### Problem statement:
Return all of the listing word for word; the pictures stay out.

### Supplied material:
=== Section Start ===
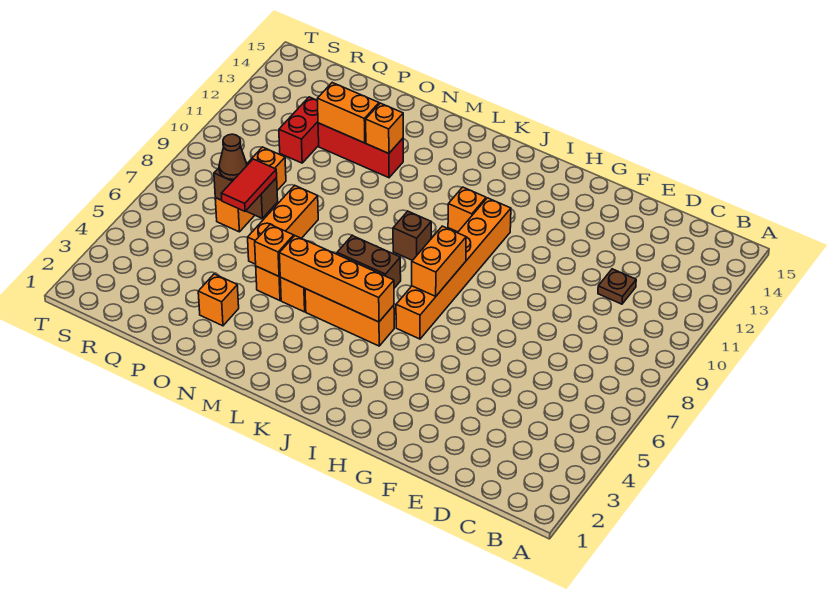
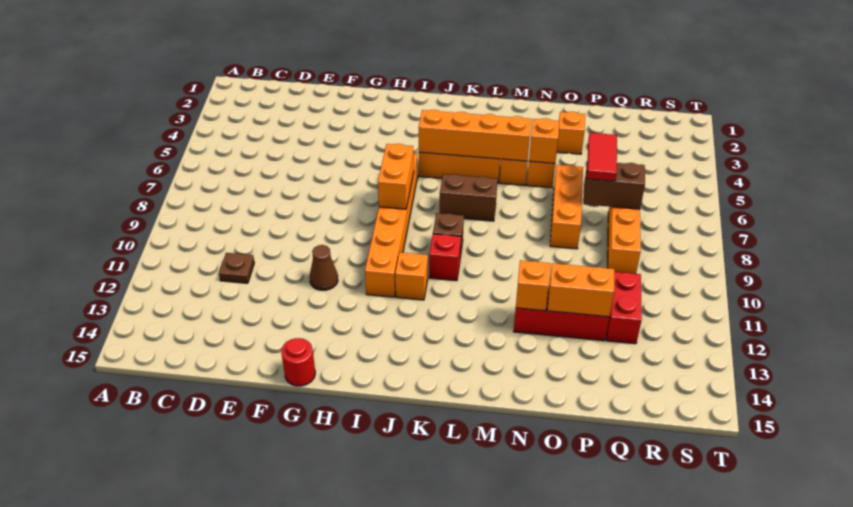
none -> red round brick G15 level 1
none -> red brick K10 level 1
brown cone Q7 level 3 -> brown cone G11 level 1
=== Section End ===
### Written response:
none -> red round brick G15 level 1
none -> red brick K10 level 1
brown cone Q7 level 3 -> brown cone G11 level 1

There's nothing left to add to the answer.